(Object correspondence data)
========================================

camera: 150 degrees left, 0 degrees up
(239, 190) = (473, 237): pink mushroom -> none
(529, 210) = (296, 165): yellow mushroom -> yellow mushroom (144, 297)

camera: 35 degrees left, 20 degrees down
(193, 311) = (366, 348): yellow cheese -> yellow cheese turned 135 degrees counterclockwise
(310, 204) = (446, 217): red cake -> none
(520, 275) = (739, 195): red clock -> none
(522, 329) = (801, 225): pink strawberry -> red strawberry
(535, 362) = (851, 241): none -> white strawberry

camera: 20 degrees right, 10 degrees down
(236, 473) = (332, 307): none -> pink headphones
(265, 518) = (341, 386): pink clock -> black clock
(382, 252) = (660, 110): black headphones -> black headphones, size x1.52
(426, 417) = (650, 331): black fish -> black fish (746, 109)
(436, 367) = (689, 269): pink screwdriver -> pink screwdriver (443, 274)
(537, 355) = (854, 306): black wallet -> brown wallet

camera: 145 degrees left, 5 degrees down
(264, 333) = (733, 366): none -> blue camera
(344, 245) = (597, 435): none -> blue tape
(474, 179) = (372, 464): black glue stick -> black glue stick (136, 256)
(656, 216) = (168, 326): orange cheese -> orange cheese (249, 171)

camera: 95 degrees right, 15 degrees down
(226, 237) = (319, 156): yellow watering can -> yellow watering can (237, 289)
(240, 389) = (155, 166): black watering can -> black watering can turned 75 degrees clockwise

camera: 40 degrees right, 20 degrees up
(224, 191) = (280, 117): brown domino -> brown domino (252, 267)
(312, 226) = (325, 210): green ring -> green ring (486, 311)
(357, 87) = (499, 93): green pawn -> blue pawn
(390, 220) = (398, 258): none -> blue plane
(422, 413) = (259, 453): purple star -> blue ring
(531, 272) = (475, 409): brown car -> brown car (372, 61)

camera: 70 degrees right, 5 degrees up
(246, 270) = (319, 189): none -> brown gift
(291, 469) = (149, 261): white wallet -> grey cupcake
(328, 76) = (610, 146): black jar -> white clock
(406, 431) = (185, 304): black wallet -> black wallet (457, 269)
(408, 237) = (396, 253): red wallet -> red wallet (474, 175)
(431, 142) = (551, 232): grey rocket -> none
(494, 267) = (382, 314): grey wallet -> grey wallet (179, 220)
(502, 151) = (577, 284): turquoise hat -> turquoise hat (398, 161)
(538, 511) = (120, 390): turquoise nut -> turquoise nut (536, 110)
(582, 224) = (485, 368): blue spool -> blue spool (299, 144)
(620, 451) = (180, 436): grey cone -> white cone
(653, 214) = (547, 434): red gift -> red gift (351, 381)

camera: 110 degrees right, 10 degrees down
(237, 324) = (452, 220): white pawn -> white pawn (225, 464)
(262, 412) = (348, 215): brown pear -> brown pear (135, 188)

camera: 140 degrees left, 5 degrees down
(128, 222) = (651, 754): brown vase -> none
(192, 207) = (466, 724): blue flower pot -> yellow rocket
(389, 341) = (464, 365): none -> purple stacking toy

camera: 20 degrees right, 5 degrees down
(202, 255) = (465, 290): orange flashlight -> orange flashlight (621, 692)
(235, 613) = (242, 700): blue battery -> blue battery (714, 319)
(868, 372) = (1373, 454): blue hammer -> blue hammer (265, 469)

========================================

--- WORK TO COMPLETE ---
Copy out all the entries exactly once more.

--- ANSWER BOX ---
camera: 150 degrees left, 0 degrees up
(239, 190) = (473, 237): pink mushroom -> none
(529, 210) = (296, 165): yellow mushroom -> yellow mushroom (144, 297)

camera: 35 degrees left, 20 degrees down
(193, 311) = (366, 348): yellow cheese -> yellow cheese turned 135 degrees counterclockwise
(310, 204) = (446, 217): red cake -> none
(520, 275) = (739, 195): red clock -> none
(522, 329) = (801, 225): pink strawberry -> red strawberry
(535, 362) = (851, 241): none -> white strawberry

camera: 20 degrees right, 10 degrees down
(236, 473) = (332, 307): none -> pink headphones
(265, 518) = (341, 386): pink clock -> black clock
(382, 252) = (660, 110): black headphones -> black headphones, size x1.52
(426, 417) = (650, 331): black fish -> black fish (746, 109)
(436, 367) = (689, 269): pink screwdriver -> pink screwdriver (443, 274)
(537, 355) = (854, 306): black wallet -> brown wallet

camera: 145 degrees left, 5 degrees down
(264, 333) = (733, 366): none -> blue camera
(344, 245) = (597, 435): none -> blue tape
(474, 179) = (372, 464): black glue stick -> black glue stick (136, 256)
(656, 216) = (168, 326): orange cheese -> orange cheese (249, 171)

camera: 95 degrees right, 15 degrees down
(226, 237) = (319, 156): yellow watering can -> yellow watering can (237, 289)
(240, 389) = (155, 166): black watering can -> black watering can turned 75 degrees clockwise

camera: 40 degrees right, 20 degrees up
(224, 191) = (280, 117): brown domino -> brown domino (252, 267)
(312, 226) = (325, 210): green ring -> green ring (486, 311)
(357, 87) = (499, 93): green pawn -> blue pawn
(390, 220) = (398, 258): none -> blue plane
(422, 413) = (259, 453): purple star -> blue ring
(531, 272) = (475, 409): brown car -> brown car (372, 61)

camera: 70 degrees right, 5 degrees up
(246, 270) = (319, 189): none -> brown gift
(291, 469) = (149, 261): white wallet -> grey cupcake
(328, 76) = (610, 146): black jar -> white clock
(406, 431) = (185, 304): black wallet -> black wallet (457, 269)
(408, 237) = (396, 253): red wallet -> red wallet (474, 175)
(431, 142) = (551, 232): grey rocket -> none
(494, 267) = (382, 314): grey wallet -> grey wallet (179, 220)
(502, 151) = (577, 284): turquoise hat -> turquoise hat (398, 161)
(538, 511) = (120, 390): turquoise nut -> turquoise nut (536, 110)
(582, 224) = (485, 368): blue spool -> blue spool (299, 144)
(620, 451) = (180, 436): grey cone -> white cone
(653, 214) = (547, 434): red gift -> red gift (351, 381)

camera: 110 degrees right, 10 degrees down
(237, 324) = (452, 220): white pawn -> white pawn (225, 464)
(262, 412) = (348, 215): brown pear -> brown pear (135, 188)

camera: 140 degrees left, 5 degrees down
(128, 222) = (651, 754): brown vase -> none
(192, 207) = (466, 724): blue flower pot -> yellow rocket
(389, 341) = (464, 365): none -> purple stacking toy

camera: 20 degrees right, 5 degrees down
(202, 255) = (465, 290): orange flashlight -> orange flashlight (621, 692)
(235, 613) = (242, 700): blue battery -> blue battery (714, 319)
(868, 372) = (1373, 454): blue hammer -> blue hammer (265, 469)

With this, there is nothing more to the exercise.